**Instructions for the task:** Extract every line of the records below word for word, leaving out the pictures.

(Records for locating described items)
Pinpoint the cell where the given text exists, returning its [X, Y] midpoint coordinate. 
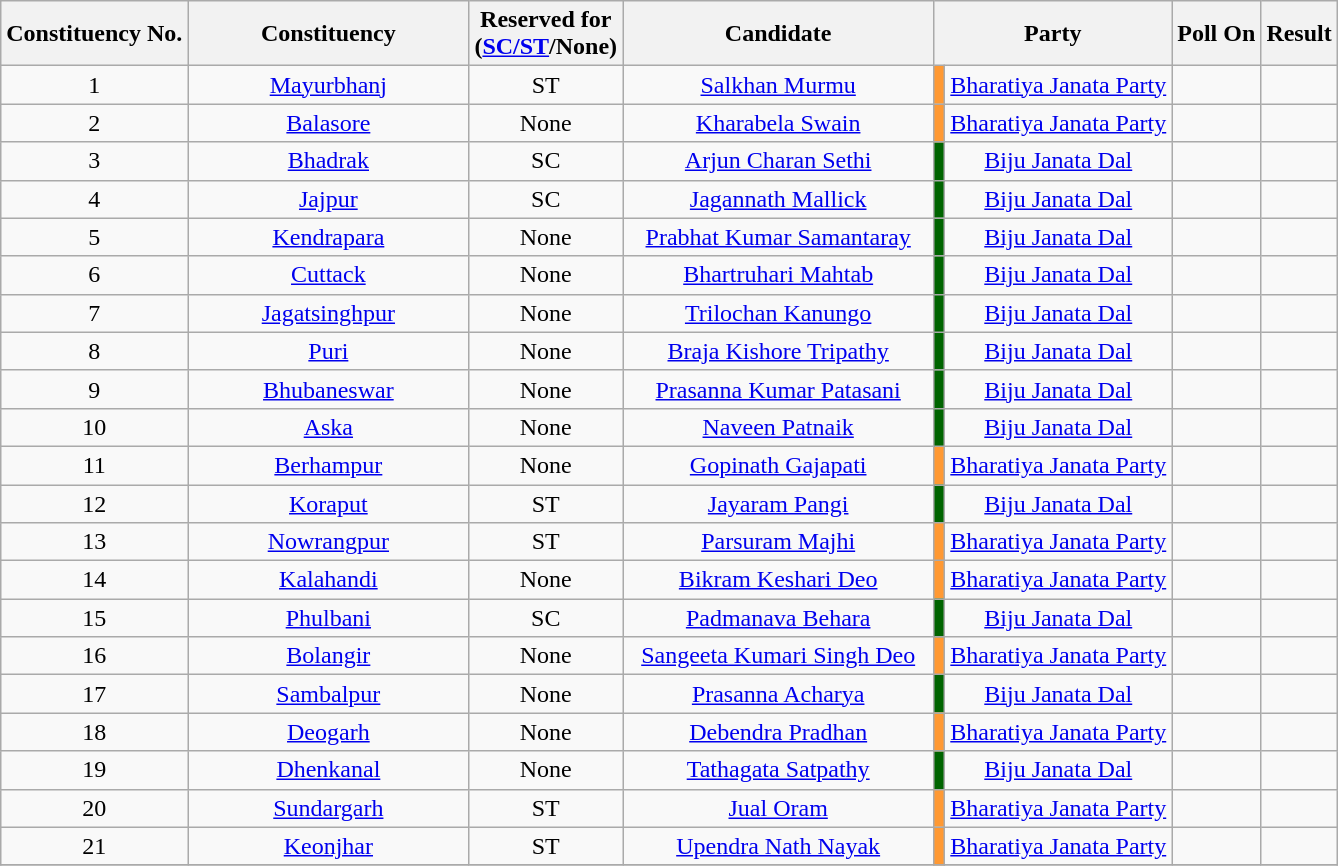
7 [94, 313]
Debendra Pradhan [778, 732]
Koraput [328, 503]
Bhadrak [328, 161]
Trilochan Kanungo [778, 313]
Balasore [328, 123]
Jajpur [328, 199]
Dhenkanal [328, 770]
3 [94, 161]
Aska [328, 427]
Tathagata Satpathy [778, 770]
Bikram Keshari Deo [778, 580]
Reserved for(SC/ST/None) [546, 34]
12 [94, 503]
Bolangir [328, 656]
19 [94, 770]
Arjun Charan Sethi [778, 161]
4 [94, 199]
Upendra Nath Nayak [778, 846]
Deogarh [328, 732]
Padmanava Behara [778, 618]
Sangeeta Kumari Singh Deo [778, 656]
Berhampur [328, 465]
21 [94, 846]
Jagannath Mallick [778, 199]
Kharabela Swain [778, 123]
Result [1299, 34]
15 [94, 618]
17 [94, 694]
Jagatsinghpur [328, 313]
Salkhan Murmu [778, 85]
Prasanna Acharya [778, 694]
16 [94, 656]
Keonjhar [328, 846]
Kalahandi [328, 580]
Jual Oram [778, 808]
Gopinath Gajapati [778, 465]
Prasanna Kumar Patasani [778, 389]
14 [94, 580]
11 [94, 465]
1 [94, 85]
Constituency [328, 34]
5 [94, 237]
Bhubaneswar [328, 389]
Puri [328, 351]
18 [94, 732]
Prabhat Kumar Samantaray [778, 237]
Constituency No. [94, 34]
Poll On [1216, 34]
8 [94, 351]
6 [94, 275]
Mayurbhanj [328, 85]
Parsuram Majhi [778, 542]
Naveen Patnaik [778, 427]
20 [94, 808]
Cuttack [328, 275]
Sundargarh [328, 808]
Phulbani [328, 618]
Nowrangpur [328, 542]
Braja Kishore Tripathy [778, 351]
Party [1053, 34]
13 [94, 542]
Jayaram Pangi [778, 503]
Sambalpur [328, 694]
10 [94, 427]
Kendrapara [328, 237]
9 [94, 389]
2 [94, 123]
Bhartruhari Mahtab [778, 275]
Candidate [778, 34]
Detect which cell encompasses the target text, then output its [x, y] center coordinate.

**Solution for this task:**
Pinpoint the cell where the given text exists, returning its [X, Y] midpoint coordinate. 
7 [94, 313]
Debendra Pradhan [778, 732]
Koraput [328, 503]
Bhadrak [328, 161]
Trilochan Kanungo [778, 313]
Balasore [328, 123]
Jajpur [328, 199]
Dhenkanal [328, 770]
3 [94, 161]
Aska [328, 427]
Tathagata Satpathy [778, 770]
Bikram Keshari Deo [778, 580]
Reserved for(SC/ST/None) [546, 34]
12 [94, 503]
Bolangir [328, 656]
19 [94, 770]
Arjun Charan Sethi [778, 161]
4 [94, 199]
Upendra Nath Nayak [778, 846]
Deogarh [328, 732]
Padmanava Behara [778, 618]
Sangeeta Kumari Singh Deo [778, 656]
Berhampur [328, 465]
21 [94, 846]
Jagannath Mallick [778, 199]
Kharabela Swain [778, 123]
Result [1299, 34]
15 [94, 618]
17 [94, 694]
Jagatsinghpur [328, 313]
Salkhan Murmu [778, 85]
Prasanna Acharya [778, 694]
16 [94, 656]
Keonjhar [328, 846]
Kalahandi [328, 580]
Jual Oram [778, 808]
Gopinath Gajapati [778, 465]
Prasanna Kumar Patasani [778, 389]
14 [94, 580]
11 [94, 465]
1 [94, 85]
Constituency [328, 34]
5 [94, 237]
Bhubaneswar [328, 389]
Puri [328, 351]
18 [94, 732]
Prabhat Kumar Samantaray [778, 237]
Constituency No. [94, 34]
Poll On [1216, 34]
8 [94, 351]
6 [94, 275]
Mayurbhanj [328, 85]
Parsuram Majhi [778, 542]
Naveen Patnaik [778, 427]
20 [94, 808]
Cuttack [328, 275]
Sundargarh [328, 808]
Phulbani [328, 618]
Nowrangpur [328, 542]
Braja Kishore Tripathy [778, 351]
Party [1053, 34]
13 [94, 542]
Jayaram Pangi [778, 503]
Sambalpur [328, 694]
10 [94, 427]
Kendrapara [328, 237]
9 [94, 389]
2 [94, 123]
Bhartruhari Mahtab [778, 275]
Candidate [778, 34]
Detect which cell encompasses the target text, then output its [x, y] center coordinate.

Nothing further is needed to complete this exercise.